→ **Brief**: Could you change every "brown line" in the items to "gray line", keep everything else the same, and leave the pictures out of your answer?

→ **Provided entries**:
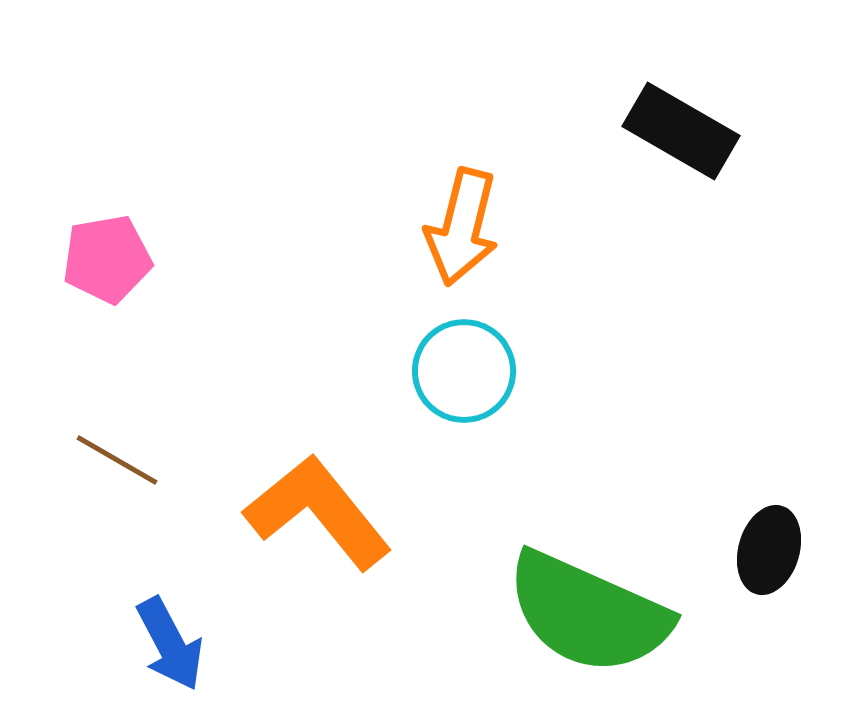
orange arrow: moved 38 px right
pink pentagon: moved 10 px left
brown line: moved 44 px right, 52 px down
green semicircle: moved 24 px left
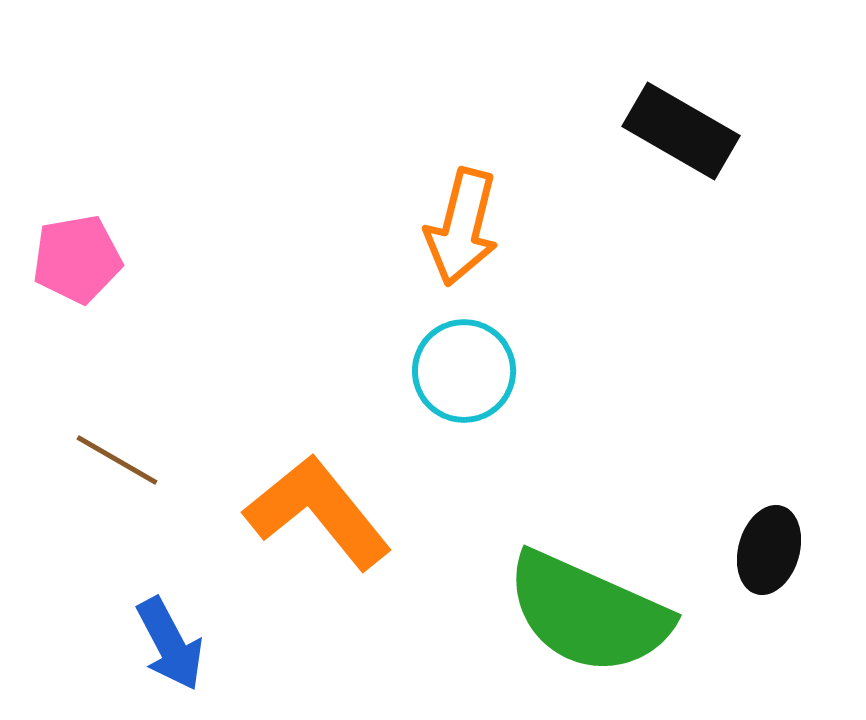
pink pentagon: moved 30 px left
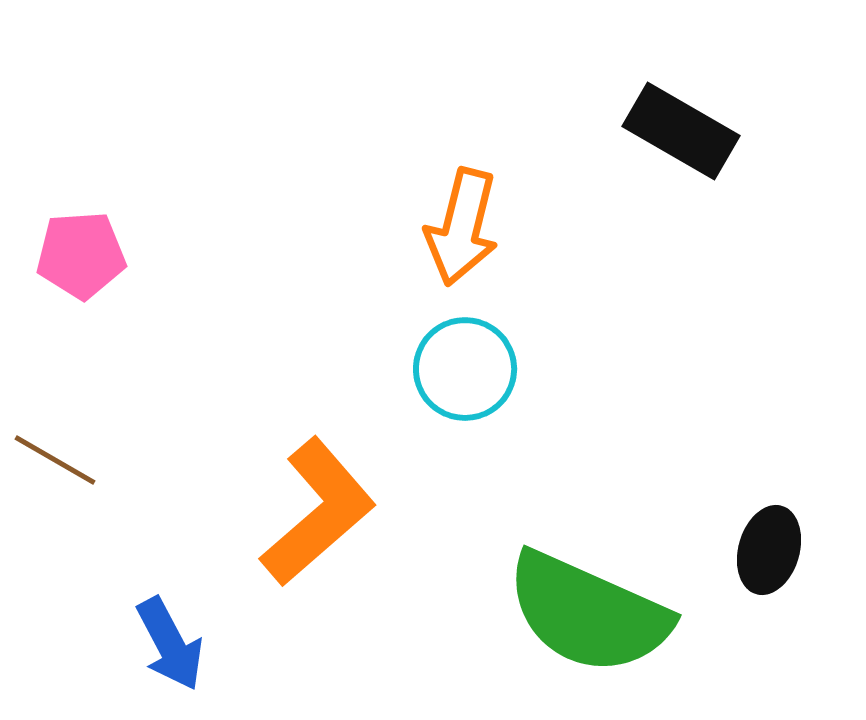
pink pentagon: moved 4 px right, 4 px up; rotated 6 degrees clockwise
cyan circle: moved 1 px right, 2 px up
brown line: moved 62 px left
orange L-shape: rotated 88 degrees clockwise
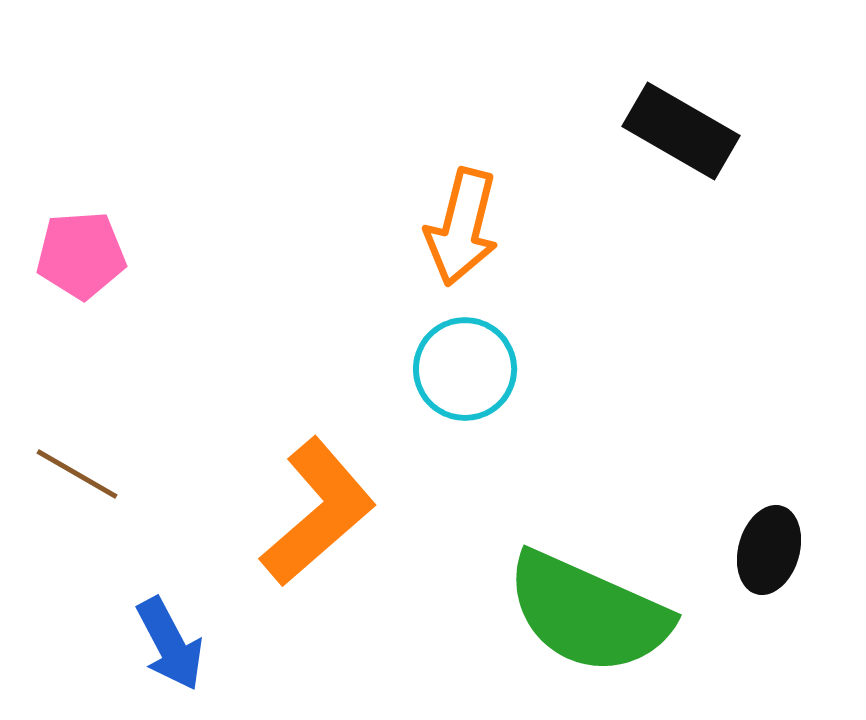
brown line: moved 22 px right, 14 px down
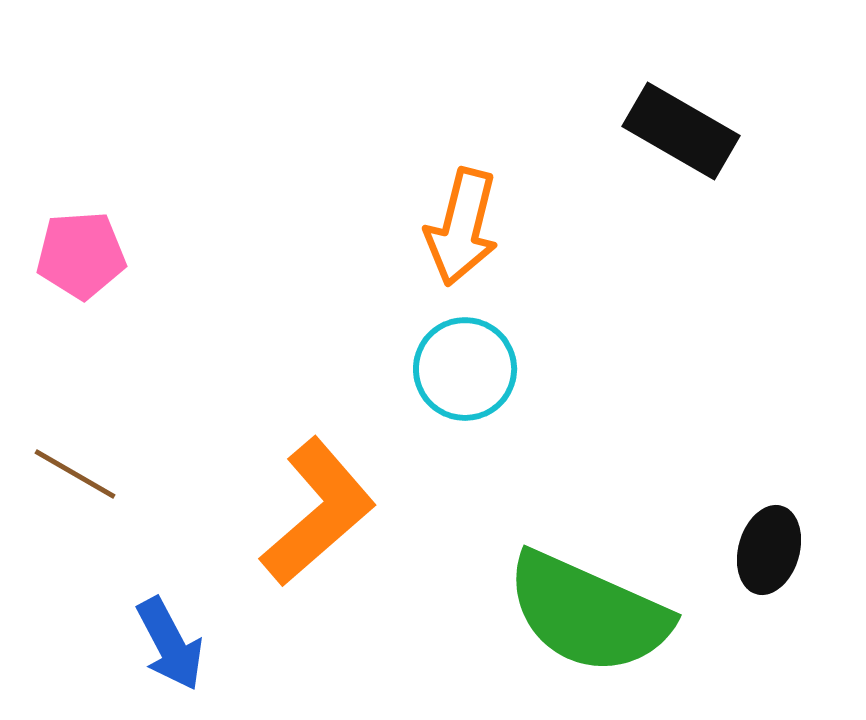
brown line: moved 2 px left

→ **Answer in full**:
orange arrow: moved 38 px right
pink pentagon: moved 10 px left
gray line: moved 44 px right, 52 px down
green semicircle: moved 24 px left
pink pentagon: moved 30 px left
pink pentagon: moved 4 px right, 4 px up; rotated 6 degrees clockwise
cyan circle: moved 1 px right, 2 px up
gray line: moved 62 px left
orange L-shape: rotated 88 degrees clockwise
gray line: moved 22 px right, 14 px down
gray line: moved 2 px left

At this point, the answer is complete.